*Work required*. An exact copy of the data is required. No picture may appear in it.

+-------+

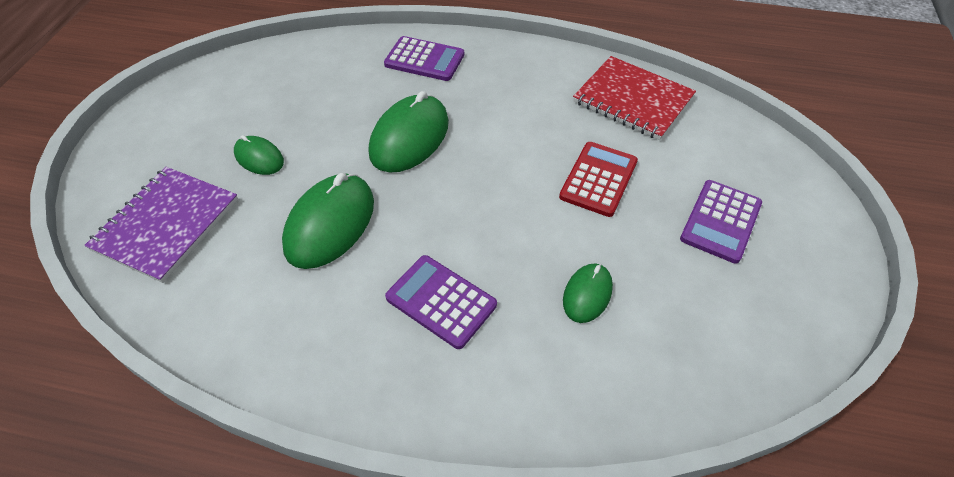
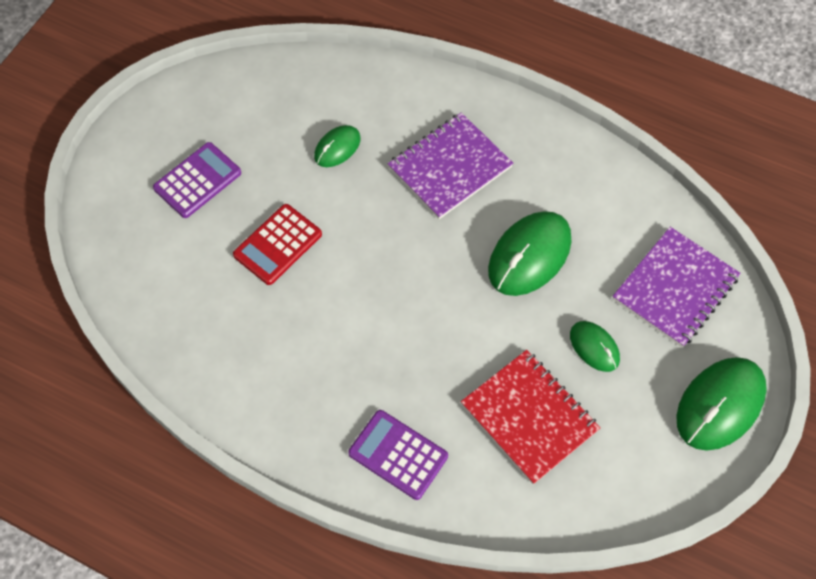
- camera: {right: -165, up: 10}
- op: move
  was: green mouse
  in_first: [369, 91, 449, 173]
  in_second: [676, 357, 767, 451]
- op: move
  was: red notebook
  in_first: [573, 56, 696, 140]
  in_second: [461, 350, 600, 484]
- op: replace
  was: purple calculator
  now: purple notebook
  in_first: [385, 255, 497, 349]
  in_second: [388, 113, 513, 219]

+-------+

*Task output*.
- camera: {right: -165, up: 10}
- op: move
  was: green mouse
  in_first: [369, 91, 449, 173]
  in_second: [676, 357, 767, 451]
- op: move
  was: red notebook
  in_first: [573, 56, 696, 140]
  in_second: [461, 350, 600, 484]
- op: replace
  was: purple calculator
  now: purple notebook
  in_first: [385, 255, 497, 349]
  in_second: [388, 113, 513, 219]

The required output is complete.